WHAT IS BEING ASKED ▸ In the data that follows, find the line with "IC3 pin OUT: SPK -> MID"; transcribe it, every later line up to the one with "R12: 47 (+5V, ZOB) -> 47 (AGND, ZOB)", and that line as well, exactly and with no others.

DATASET ▸
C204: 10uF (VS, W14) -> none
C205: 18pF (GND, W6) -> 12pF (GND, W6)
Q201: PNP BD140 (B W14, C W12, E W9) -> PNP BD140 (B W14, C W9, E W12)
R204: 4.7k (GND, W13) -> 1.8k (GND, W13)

---

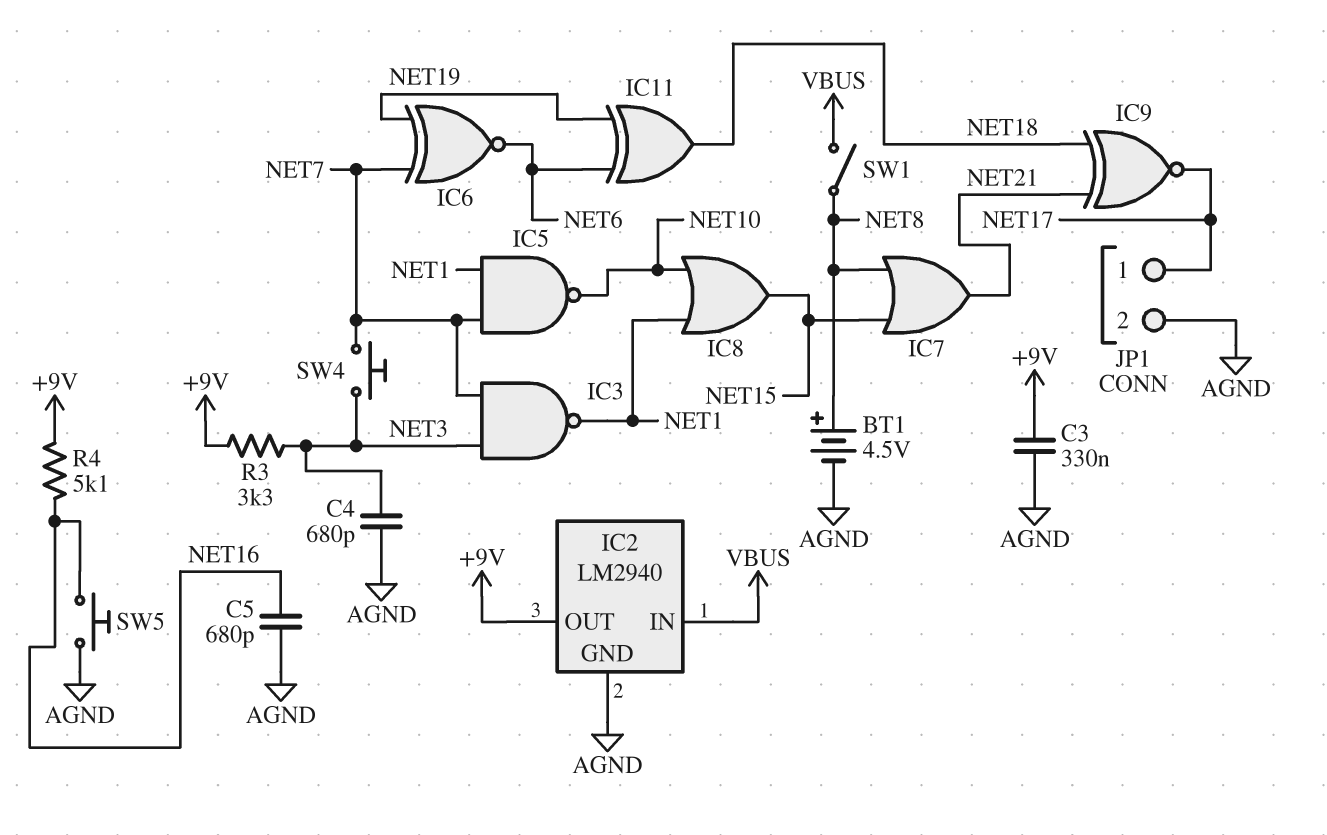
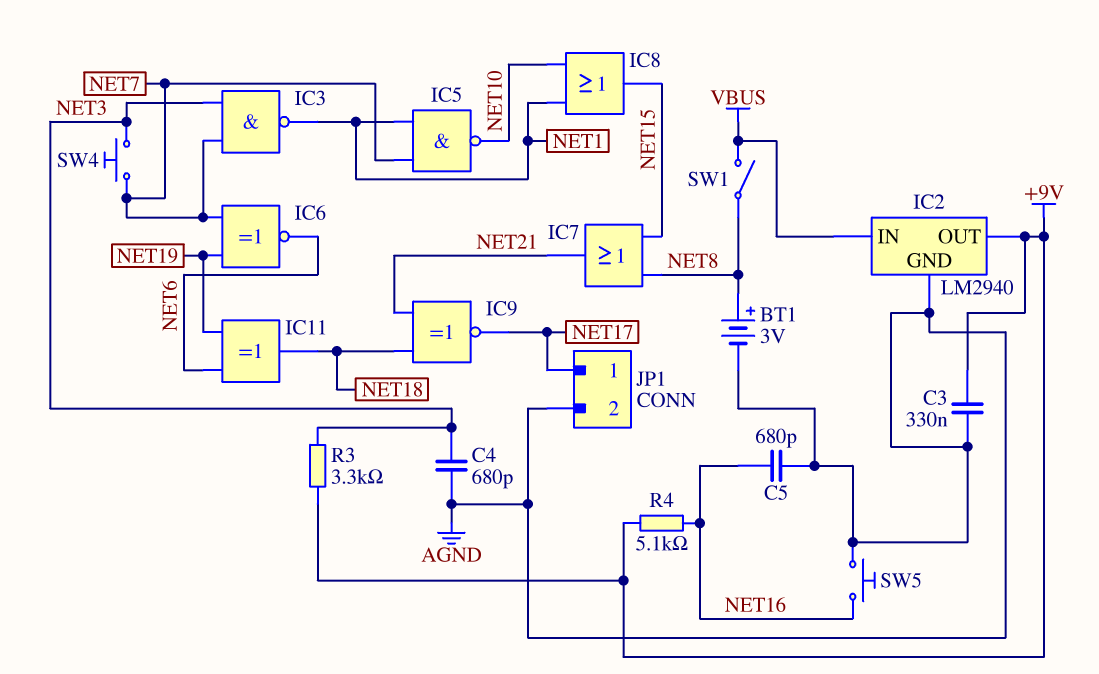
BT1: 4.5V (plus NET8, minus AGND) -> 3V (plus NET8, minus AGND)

* * *

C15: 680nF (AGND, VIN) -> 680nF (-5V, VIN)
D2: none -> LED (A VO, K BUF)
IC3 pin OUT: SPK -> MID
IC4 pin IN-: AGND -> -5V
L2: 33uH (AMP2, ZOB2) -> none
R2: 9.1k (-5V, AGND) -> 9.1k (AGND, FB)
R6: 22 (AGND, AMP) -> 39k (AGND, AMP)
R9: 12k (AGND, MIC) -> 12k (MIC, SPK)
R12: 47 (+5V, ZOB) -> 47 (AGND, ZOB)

PROBLEM SOLUTION ▸
IC3 pin OUT: SPK -> MID
IC4 pin IN-: AGND -> -5V
L2: 33uH (AMP2, ZOB2) -> none
R2: 9.1k (-5V, AGND) -> 9.1k (AGND, FB)
R6: 22 (AGND, AMP) -> 39k (AGND, AMP)
R9: 12k (AGND, MIC) -> 12k (MIC, SPK)
R12: 47 (+5V, ZOB) -> 47 (AGND, ZOB)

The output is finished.